• [Task instructions] Your answer must be the exact lines of the listing below that run from the line with "(474, 167) = (644, 331): purple" to the line with "(405, 110) = (548, 454): turquoise", ends included, and no pictures.

---------- Source data

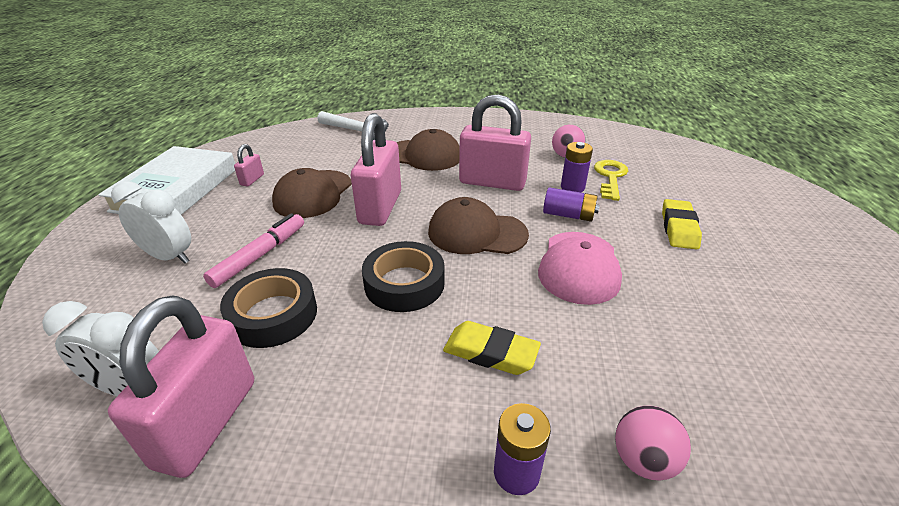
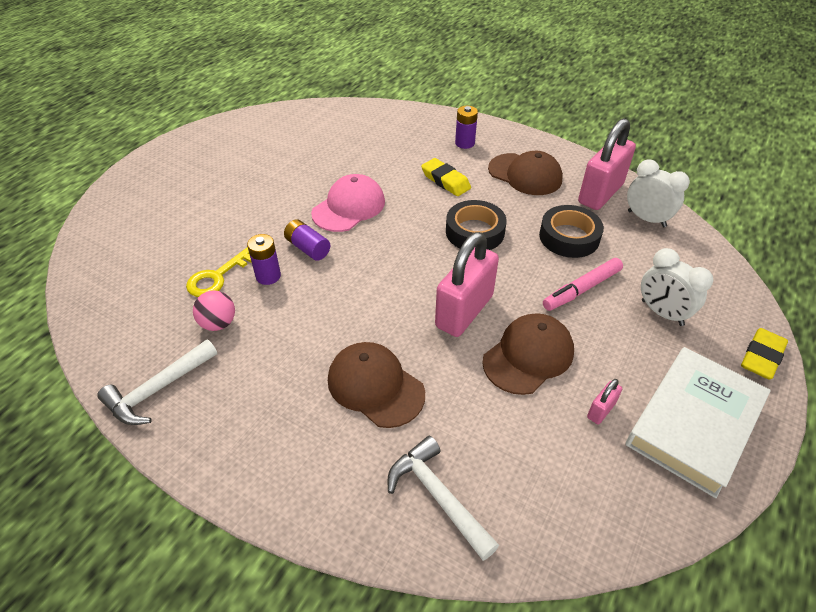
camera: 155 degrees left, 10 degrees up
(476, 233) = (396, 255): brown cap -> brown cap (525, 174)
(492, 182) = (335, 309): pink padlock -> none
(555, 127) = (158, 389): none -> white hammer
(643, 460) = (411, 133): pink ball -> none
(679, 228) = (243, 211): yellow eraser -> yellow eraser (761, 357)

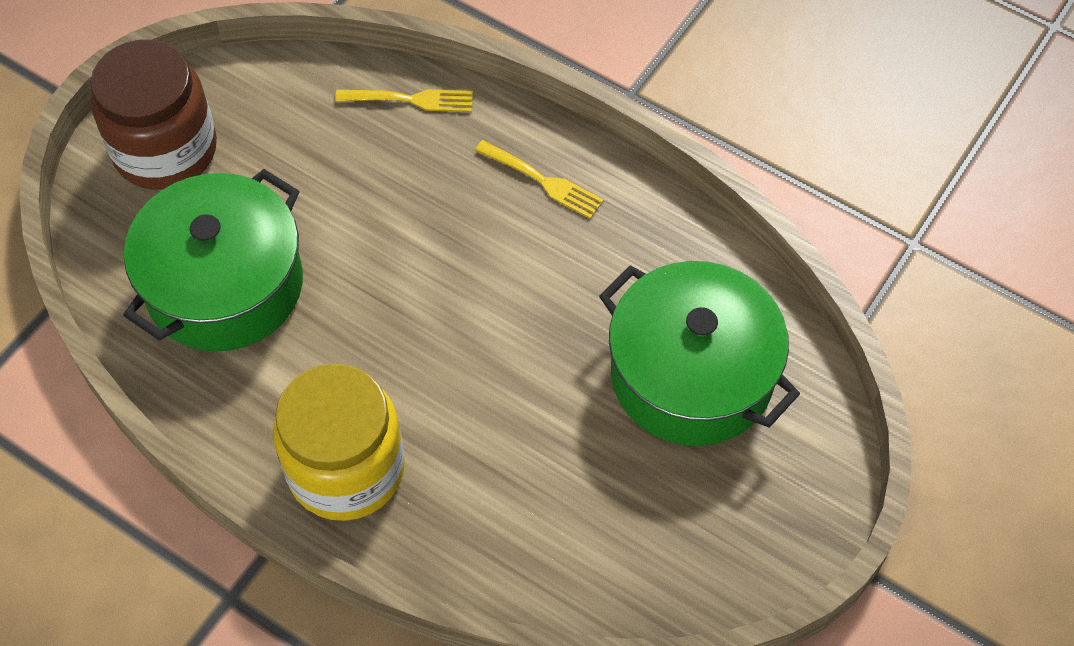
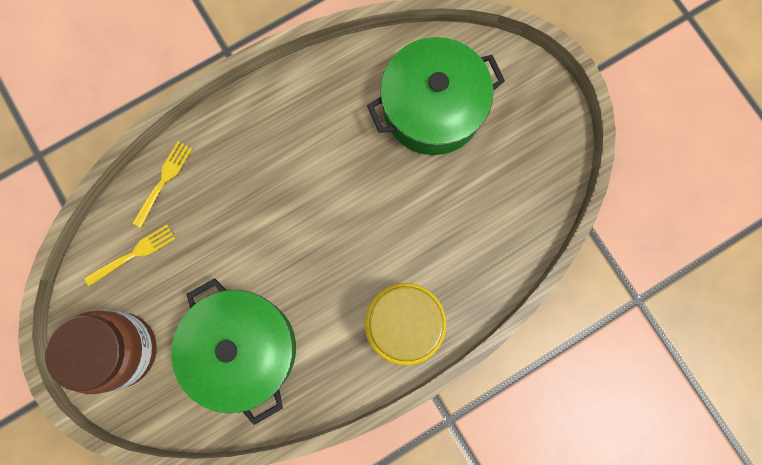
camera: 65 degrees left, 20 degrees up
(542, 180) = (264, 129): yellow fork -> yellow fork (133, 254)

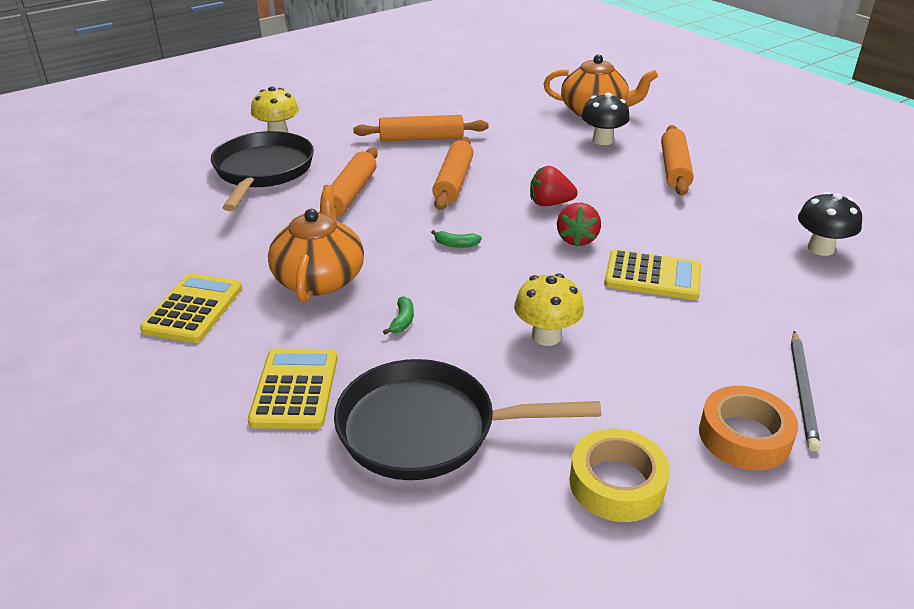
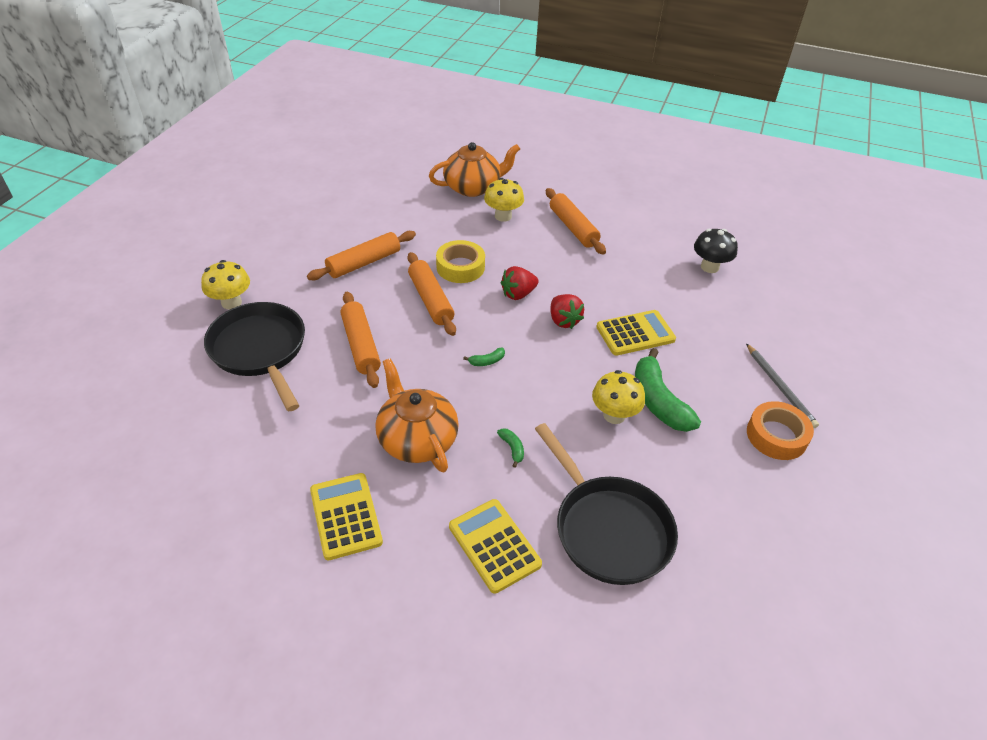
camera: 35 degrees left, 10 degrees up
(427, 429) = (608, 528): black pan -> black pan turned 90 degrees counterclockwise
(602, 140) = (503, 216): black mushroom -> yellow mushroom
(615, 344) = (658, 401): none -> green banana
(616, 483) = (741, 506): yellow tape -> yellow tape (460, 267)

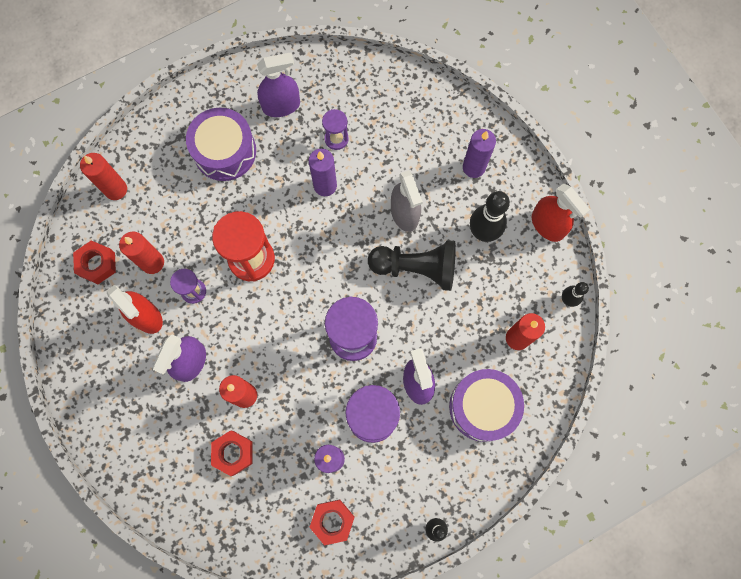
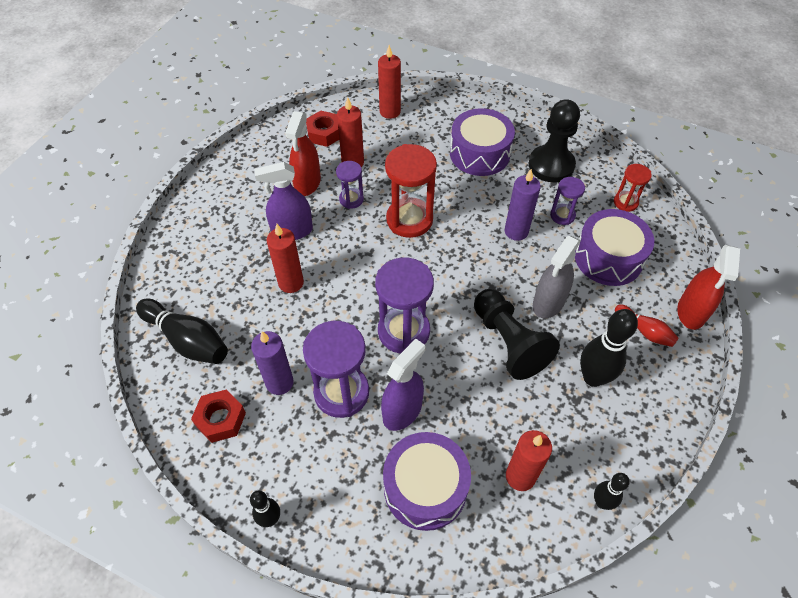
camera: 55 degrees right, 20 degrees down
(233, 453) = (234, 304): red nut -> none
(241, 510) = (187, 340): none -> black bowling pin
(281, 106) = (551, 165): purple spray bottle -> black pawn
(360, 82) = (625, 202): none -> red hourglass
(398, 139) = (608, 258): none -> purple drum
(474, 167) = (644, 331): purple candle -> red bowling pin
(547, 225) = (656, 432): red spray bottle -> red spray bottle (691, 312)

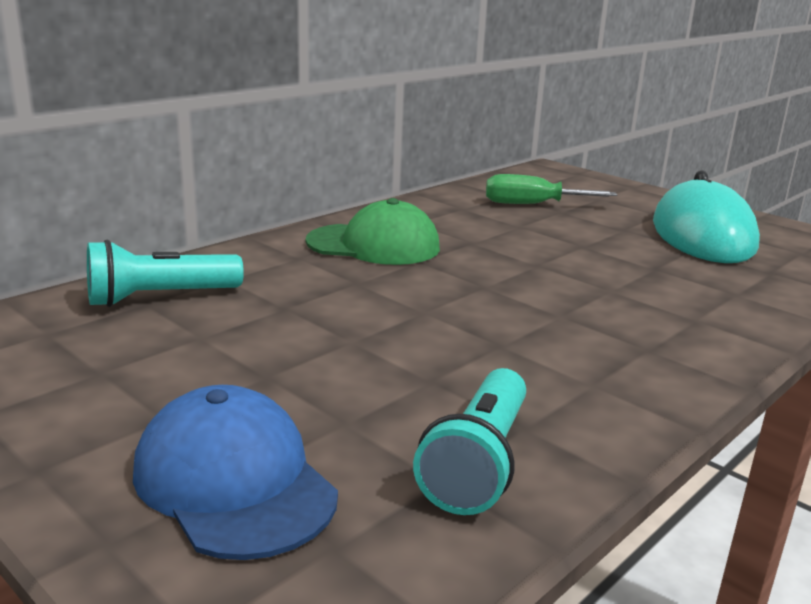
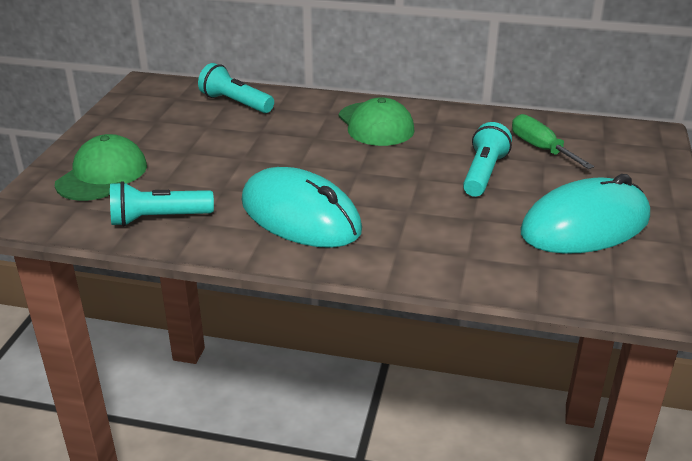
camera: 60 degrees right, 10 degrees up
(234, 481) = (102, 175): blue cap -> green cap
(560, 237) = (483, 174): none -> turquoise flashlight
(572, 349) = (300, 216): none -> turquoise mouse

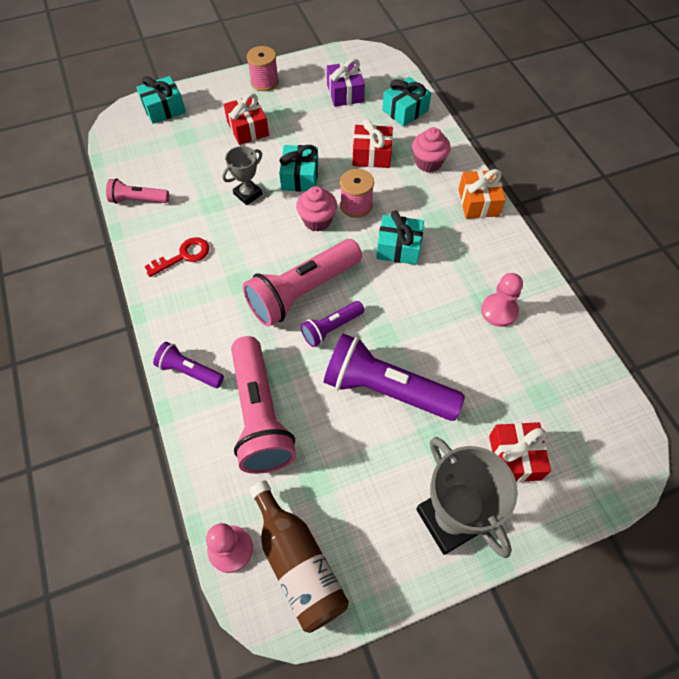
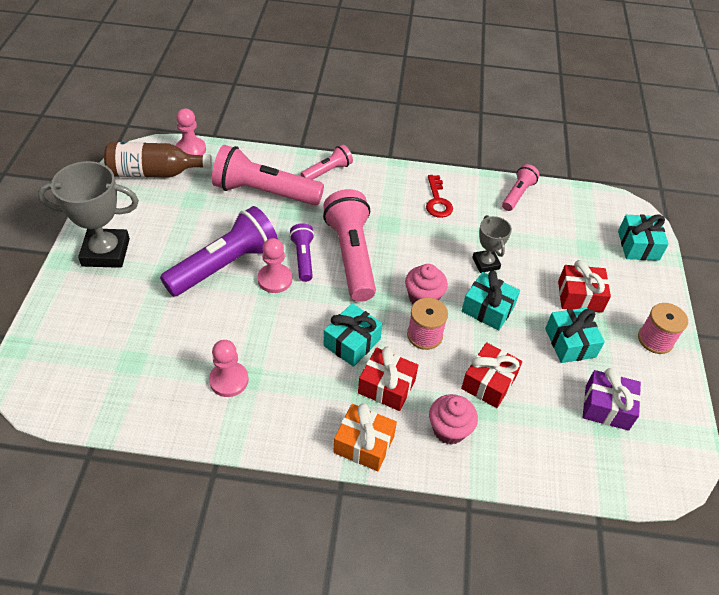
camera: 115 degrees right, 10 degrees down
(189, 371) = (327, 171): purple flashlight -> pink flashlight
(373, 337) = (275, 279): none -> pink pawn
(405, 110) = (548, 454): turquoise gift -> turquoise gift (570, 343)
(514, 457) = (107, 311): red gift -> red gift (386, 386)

--------------------

• [Exercise answer]
(474, 167) = (644, 331): purple candle -> red bowling pin
(547, 225) = (656, 432): red spray bottle -> red spray bottle (691, 312)

camera: 60 degrees right, 10 degrees up
(234, 481) = (102, 175): blue cap -> green cap
(560, 237) = (483, 174): none -> turquoise flashlight
(572, 349) = (300, 216): none -> turquoise mouse

camera: 115 degrees right, 10 degrees down
(189, 371) = (327, 171): purple flashlight -> pink flashlight
(373, 337) = (275, 279): none -> pink pawn
(405, 110) = (548, 454): turquoise gift -> turquoise gift (570, 343)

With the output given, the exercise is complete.